▶ **Problem requirements**
Since the pictures are not wanted, reproduce only the rest of the records, exactly as given.

Stored items:
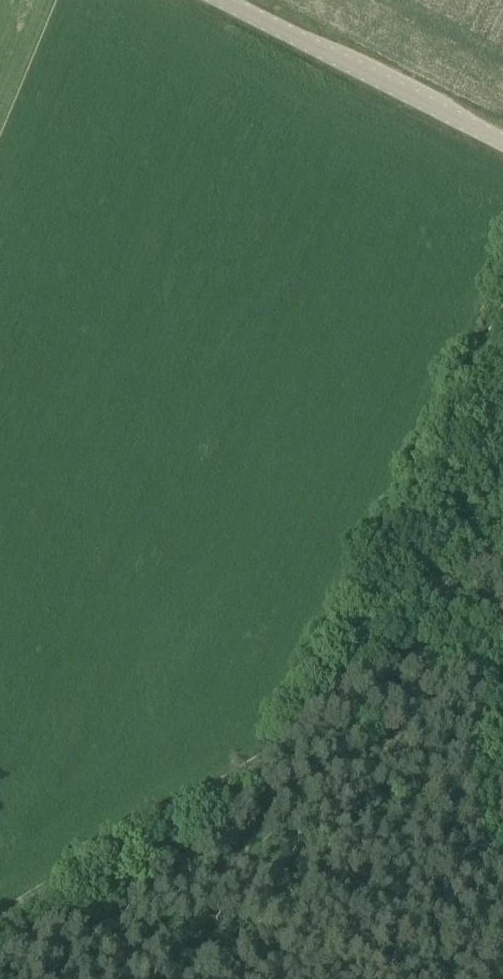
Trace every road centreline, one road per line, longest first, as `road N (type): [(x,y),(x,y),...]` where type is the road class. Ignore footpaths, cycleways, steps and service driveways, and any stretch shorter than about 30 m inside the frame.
road 1 (track): [(0,914),(217,794),(313,722),(349,681),(381,590)]
road 2 (track): [(502,978),(468,803),(381,590)]
road 3 (unclassified): [(502,140),(225,0)]
road 4 (track): [(381,590),(414,490),(502,309)]

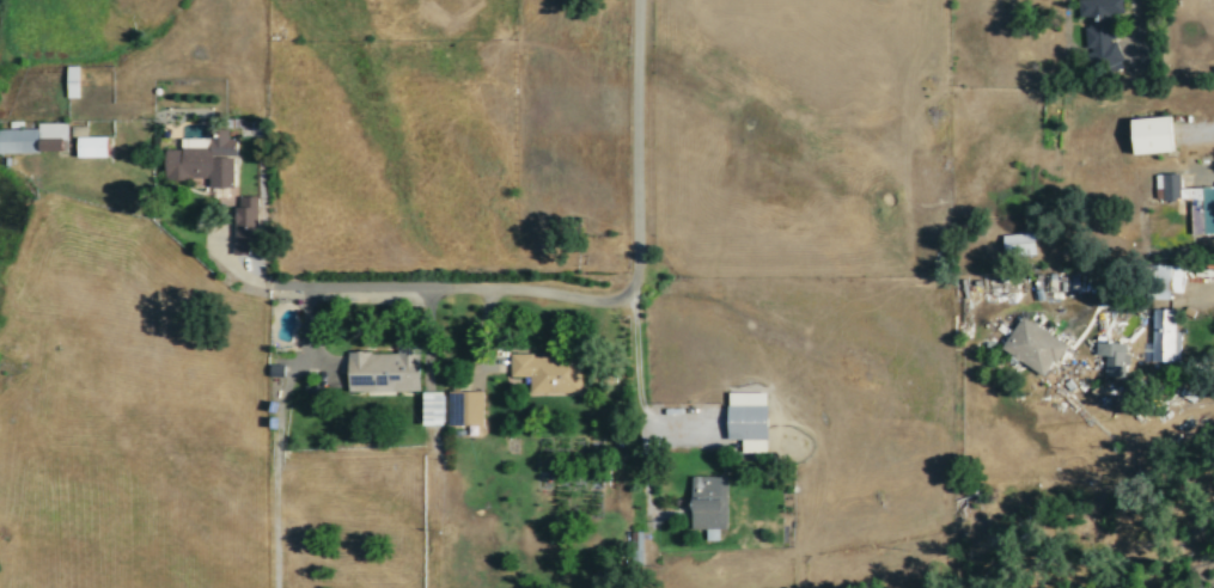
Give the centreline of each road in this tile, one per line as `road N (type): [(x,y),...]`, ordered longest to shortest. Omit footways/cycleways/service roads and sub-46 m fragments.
road 1 (residential): [(631,0),(627,374),(634,470),(657,527),(727,586)]
road 2 (residential): [(628,288),(269,287),(224,249)]

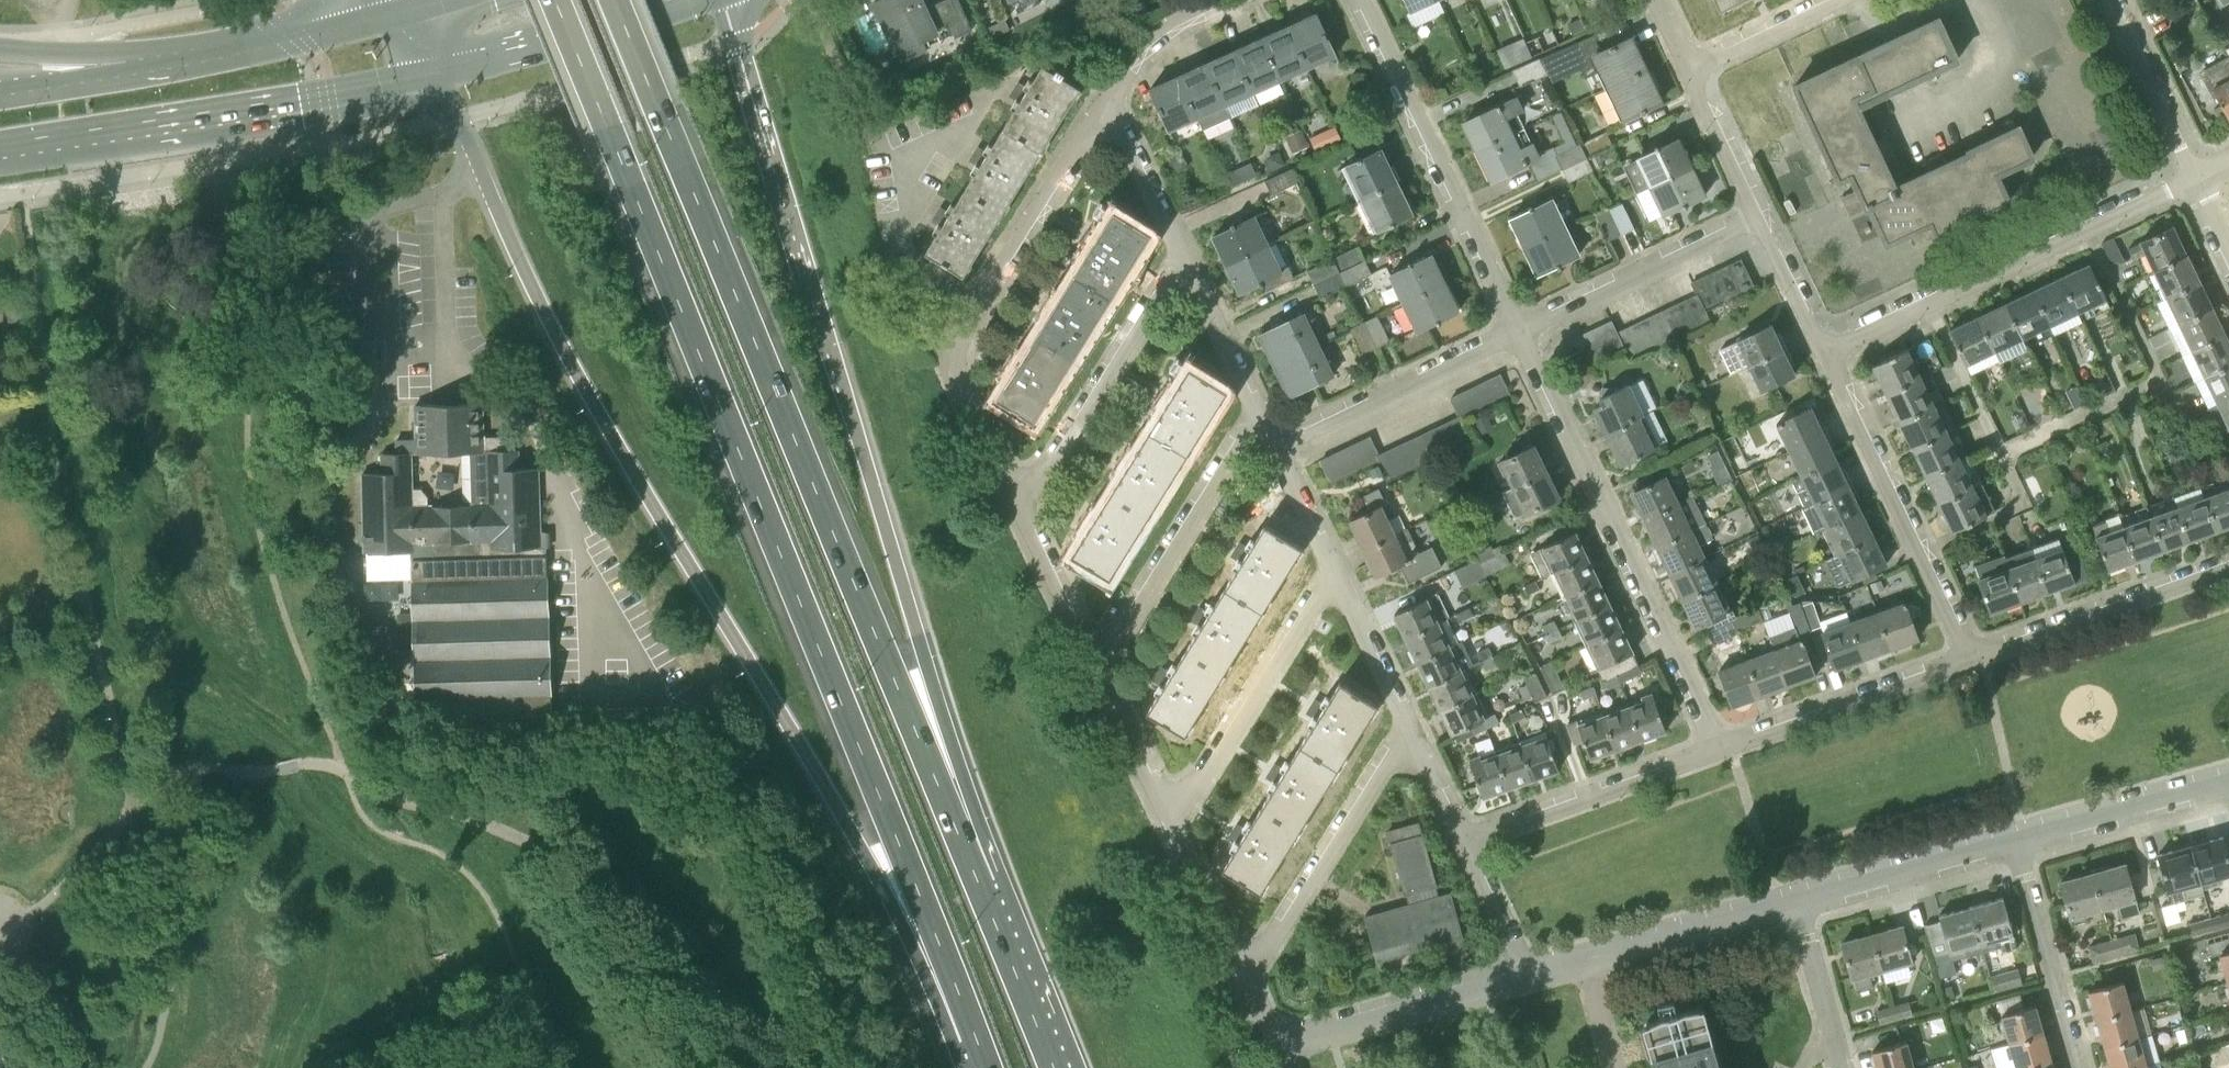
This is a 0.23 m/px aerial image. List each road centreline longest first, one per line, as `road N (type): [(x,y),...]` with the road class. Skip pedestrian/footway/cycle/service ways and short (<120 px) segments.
road 1 (trunk): [(554,0),(964,1005)]
road 2 (trunk): [(458,117),(572,364),(825,791),(964,1005)]
road 3 (trunk): [(979,882),(613,0)]
road 4 (trunk): [(979,882),(932,678),(742,38)]
road 5 (unclassified): [(0,199),(338,148),(458,117)]
road 6 (residential): [(1711,749),(1519,331)]
road 7 (residential): [(1020,505),(960,379),(957,346),(1107,101)]
road 8 (primary): [(0,145),(430,73)]
road 9 (residential): [(2196,179),(1822,357)]
road 10 (residential): [(1519,331),(1359,0)]
road 11 (residential): [(1963,659),(1822,357)]
road 12 (residential): [(1097,667),(1257,413)]
road 13 (residential): [(1245,979),(1410,732)]
road 14 (unclassified): [(458,117),(742,38)]
road 15 (residential): [(1169,818),(1335,575)]
road 16 (residential): [(1020,505),(1184,262)]
road 17 (primary): [(430,73),(544,50),(708,0)]
road 18 (residential): [(1963,659),(2228,563)]
road 19 (residential): [(1274,449),(1519,331)]
road 20 (residential): [(1711,749),(1963,659)]
road 21 (residential): [(1462,839),(1711,749)]
road 22 (residential): [(1519,331),(1756,216)]
road 23 (residential): [(1278,1045),(1527,974)]
road 24 (residential): [(2080,1067),(2015,842)]
road 25 (residential): [(1574,962),(1797,903)]
road 26 (primary): [(389,16),(167,69)]
road 27 (residential): [(1797,903),(2015,842)]
road 28 (residential): [(2015,842),(2228,783)]
road 29 (track): [(131,790),(83,584)]
road 30 (trunk): [(1054,1067),(979,882)]
road 31 (residential): [(2109,0),(2196,179)]
road 32 (track): [(0,926),(41,907),(124,822),(131,790)]
road 33 (residential): [(1097,667),(1020,505)]
road 34 (residential): [(1184,262),(1107,101)]
road 35 (residential): [(1245,979),(1169,818)]
road 36 (residential): [(1410,732),(1335,575)]
road 37 (primary): [(167,69),(0,96)]
road 38 (primary): [(167,69),(0,45)]
road 39 (residential): [(1257,413),(1184,262)]
road 40 (residential): [(1169,818),(1097,667)]
road 41 (residential): [(1691,70),(1838,0)]
road 42 (residential): [(1756,216),(1691,70)]
road 43 (residential): [(1107,101),(1157,35),(1224,0)]
road 44 (residential): [(1822,357),(1756,216)]
road 45 (residential): [(1527,974),(1462,839)]
road 46 (residential): [(1834,1039),(1797,903)]
road 47 (residential): [(1335,575),(1274,449)]

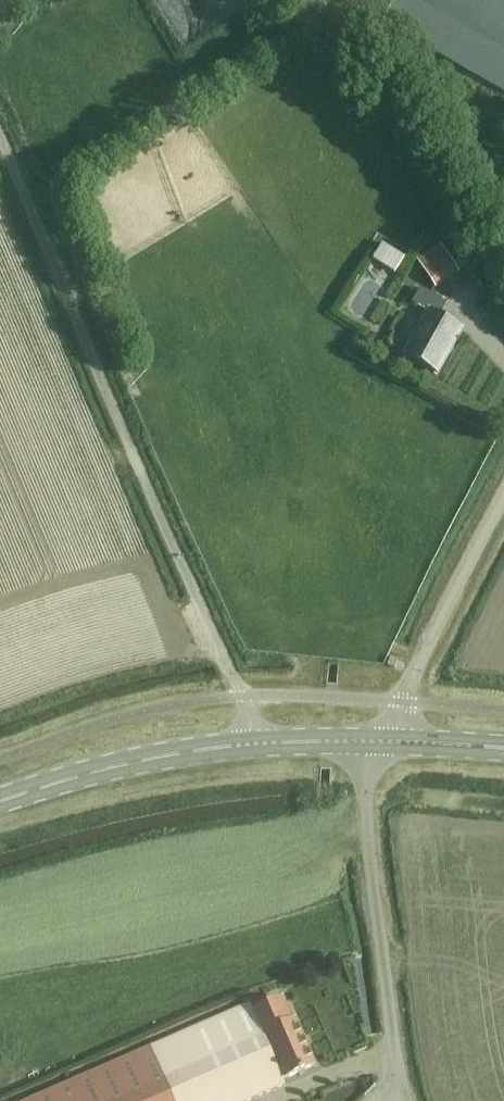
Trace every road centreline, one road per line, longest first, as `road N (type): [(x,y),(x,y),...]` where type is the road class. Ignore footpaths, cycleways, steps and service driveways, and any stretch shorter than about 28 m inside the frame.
road 1 (unclassified): [(257,748),(243,698),(0,125)]
road 2 (unclassified): [(410,1100),(371,828),(391,745)]
road 3 (secondary): [(0,810),(103,774),(257,748)]
road 4 (unclassified): [(391,745),(503,505)]
road 5 (secondary): [(257,748),(391,745)]

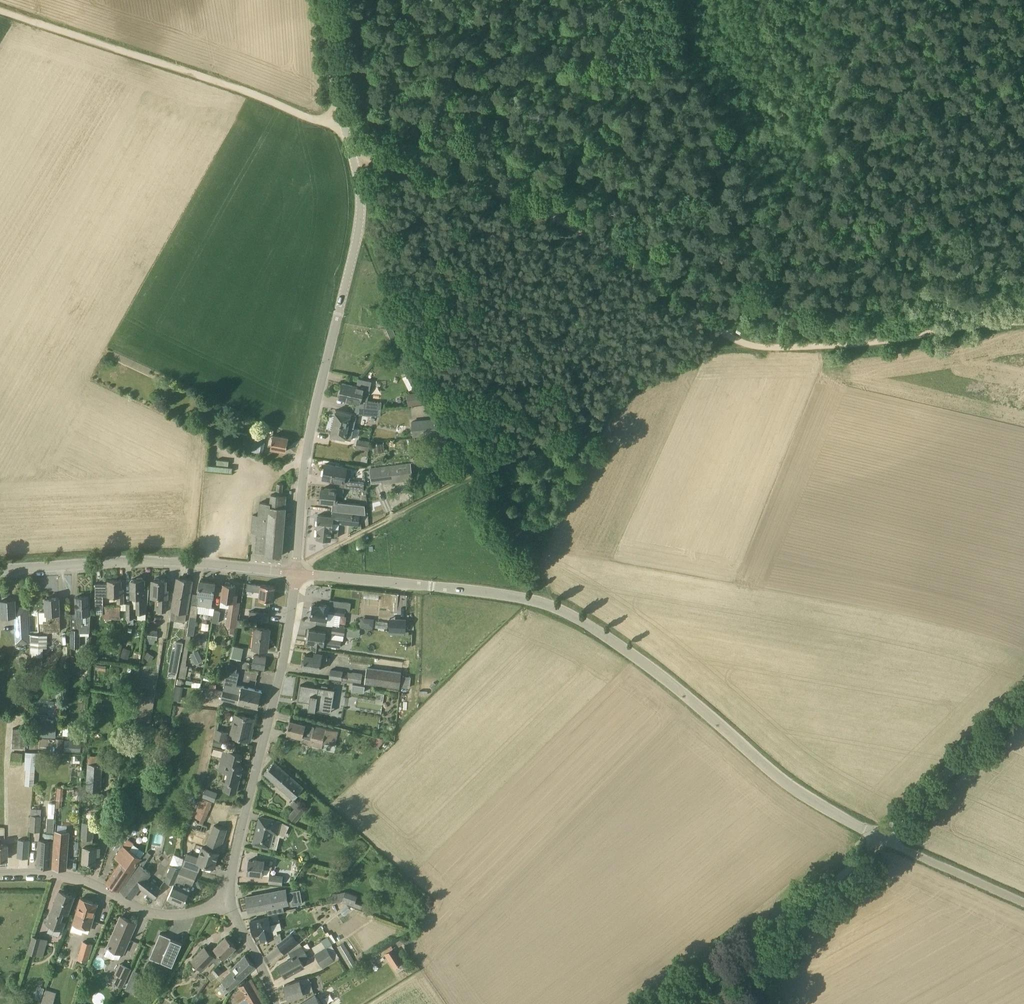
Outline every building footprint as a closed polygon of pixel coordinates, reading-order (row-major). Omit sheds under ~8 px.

▶ **Task answer**
Trace every road centreline, one road per line, longest first, as `road N (type): [(x,y),(x,y),...]` where type is the road class. Ignore footpaths, cycleways, steps and service driveways, and any stretch shorter than about 30 m inside the frame.
road 1 (track): [(0,914),(217,794),(313,722),(349,681),(381,590)]
road 2 (track): [(502,978),(468,803),(381,590)]
road 3 (unclassified): [(502,140),(225,0)]
road 4 (track): [(381,590),(414,490),(502,309)]

Give the centreline of each road in this tile, one per line as `road N (type): [(x,y),...]`, ordered longest to shortest. Omit footways/cycleways/service roads and sub-46 m fragments.
road 1 (residential): [(631,0),(627,374),(634,470),(657,527),(727,586)]
road 2 (residential): [(628,288),(269,287),(224,249)]

This is a 0.23 m/px aerial image. List each road centreline longest first, one per line, as `road N (type): [(x,y),...]` with the road class. Skip pedestrian/footway/cycle/service ways and short (<120 px) segments.
road 1 (trunk): [(554,0),(964,1005)]
road 2 (trunk): [(458,117),(572,364),(825,791),(964,1005)]
road 3 (trunk): [(979,882),(613,0)]
road 4 (trunk): [(979,882),(932,678),(742,38)]
road 5 (unclassified): [(0,199),(338,148),(458,117)]
road 6 (residential): [(1711,749),(1519,331)]
road 7 (residential): [(1020,505),(960,379),(957,346),(1107,101)]
road 8 (primary): [(0,145),(430,73)]
road 9 (residential): [(2196,179),(1822,357)]
road 10 (residential): [(1519,331),(1359,0)]
road 11 (residential): [(1963,659),(1822,357)]
road 12 (residential): [(1097,667),(1257,413)]
road 13 (residential): [(1245,979),(1410,732)]
road 14 (unclassified): [(458,117),(742,38)]
road 15 (residential): [(1169,818),(1335,575)]
road 16 (residential): [(1020,505),(1184,262)]
road 17 (primary): [(430,73),(544,50),(708,0)]
road 18 (residential): [(1963,659),(2228,563)]
road 19 (residential): [(1274,449),(1519,331)]
road 20 (residential): [(1711,749),(1963,659)]
road 21 (residential): [(1462,839),(1711,749)]
road 22 (residential): [(1519,331),(1756,216)]
road 23 (residential): [(1278,1045),(1527,974)]
road 24 (residential): [(2080,1067),(2015,842)]
road 25 (residential): [(1574,962),(1797,903)]
road 26 (primary): [(389,16),(167,69)]
road 27 (residential): [(1797,903),(2015,842)]
road 28 (residential): [(2015,842),(2228,783)]
road 29 (track): [(131,790),(83,584)]
road 30 (trunk): [(1054,1067),(979,882)]
road 31 (residential): [(2109,0),(2196,179)]
road 32 (track): [(0,926),(41,907),(124,822),(131,790)]
road 33 (residential): [(1097,667),(1020,505)]
road 34 (residential): [(1184,262),(1107,101)]
road 35 (residential): [(1245,979),(1169,818)]
road 36 (residential): [(1410,732),(1335,575)]
road 37 (primary): [(167,69),(0,96)]
road 38 (primary): [(167,69),(0,45)]
road 39 (residential): [(1257,413),(1184,262)]
road 40 (residential): [(1169,818),(1097,667)]
road 41 (residential): [(1691,70),(1838,0)]
road 42 (residential): [(1756,216),(1691,70)]
road 43 (residential): [(1107,101),(1157,35),(1224,0)]
road 44 (residential): [(1822,357),(1756,216)]
road 45 (residential): [(1527,974),(1462,839)]
road 46 (residential): [(1834,1039),(1797,903)]
road 47 (residential): [(1335,575),(1274,449)]

Trace every road centreline, one road per line, longest first, as `road N (type): [(x,y),(x,y),...]` where type is the road class. Ignore footpaths, cycleways, steps and service driveways, and any stretch shorter than about 28 m inside the frame.
road 1 (unclassified): [(257,748),(243,698),(0,125)]
road 2 (unclassified): [(410,1100),(371,828),(391,745)]
road 3 (secondary): [(0,810),(103,774),(257,748)]
road 4 (unclassified): [(391,745),(503,505)]
road 5 (secondary): [(257,748),(391,745)]

Outline every building footprint as a closed polygon of pixel coordinates, reading-order (row-major). Omit sheds under ~8 px.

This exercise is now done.